» **TASK DESCRIPTION**
Make an exact copy of the entries, taking out every picture.

» **RECORD EXCERPTS**
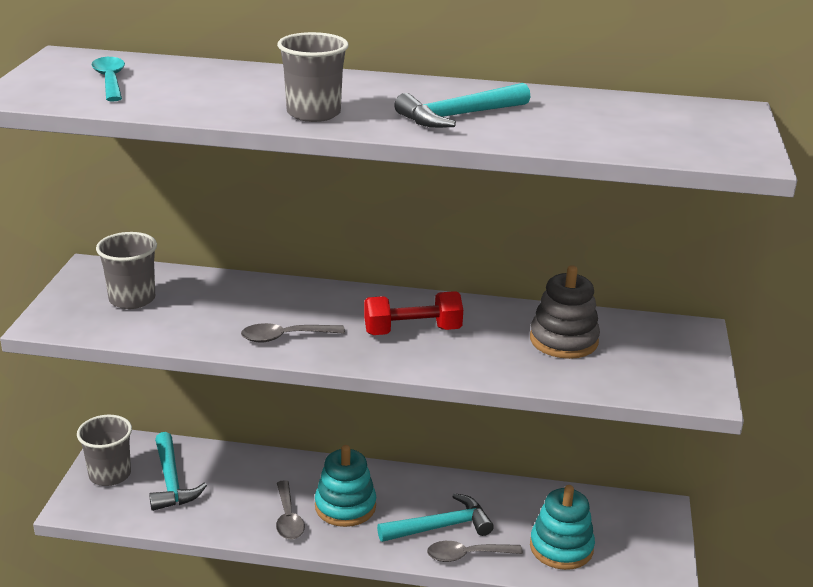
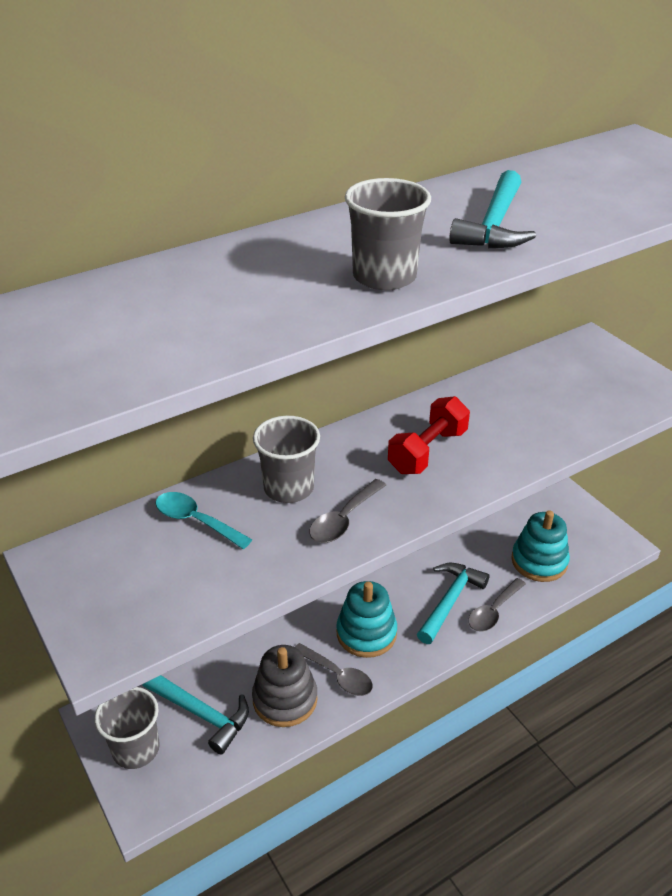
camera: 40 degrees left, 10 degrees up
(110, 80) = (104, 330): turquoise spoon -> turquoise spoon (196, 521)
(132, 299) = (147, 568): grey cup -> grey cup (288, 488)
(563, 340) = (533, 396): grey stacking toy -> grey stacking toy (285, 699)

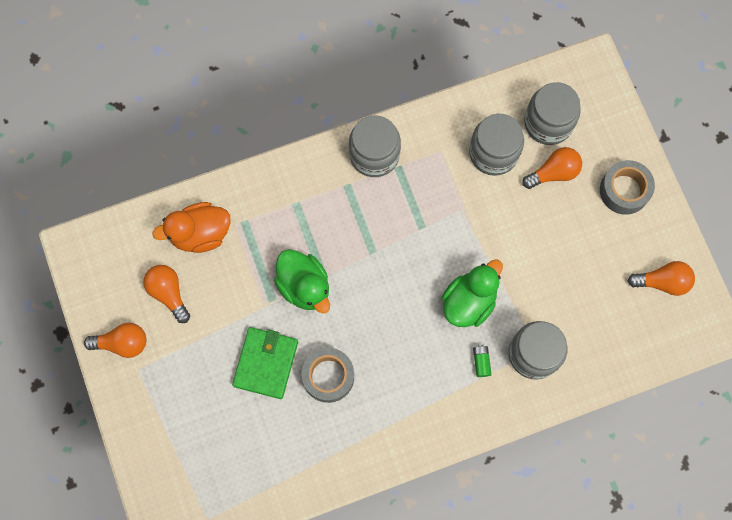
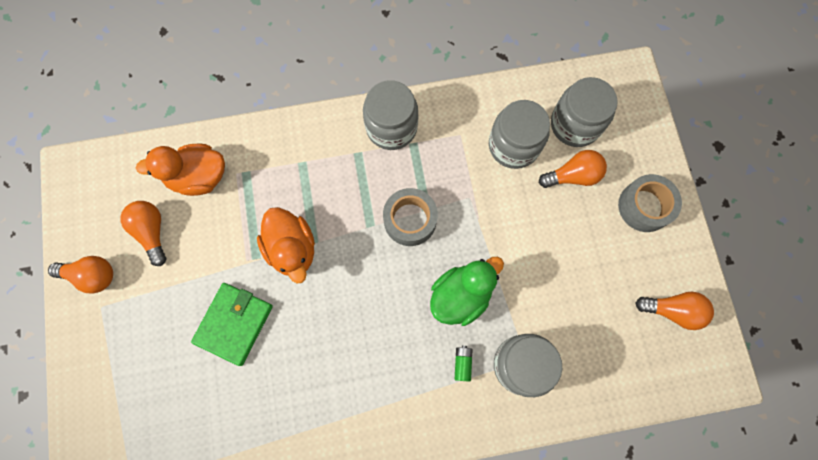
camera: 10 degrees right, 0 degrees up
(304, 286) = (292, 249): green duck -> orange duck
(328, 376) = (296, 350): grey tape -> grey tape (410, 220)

» **ANSWER TO THIS TASK**
camera: 40 degrees left, 10 degrees up
(110, 80) = (104, 330): turquoise spoon -> turquoise spoon (196, 521)
(132, 299) = (147, 568): grey cup -> grey cup (288, 488)
(563, 340) = (533, 396): grey stacking toy -> grey stacking toy (285, 699)

camera: 10 degrees right, 0 degrees up
(304, 286) = (292, 249): green duck -> orange duck
(328, 376) = (296, 350): grey tape -> grey tape (410, 220)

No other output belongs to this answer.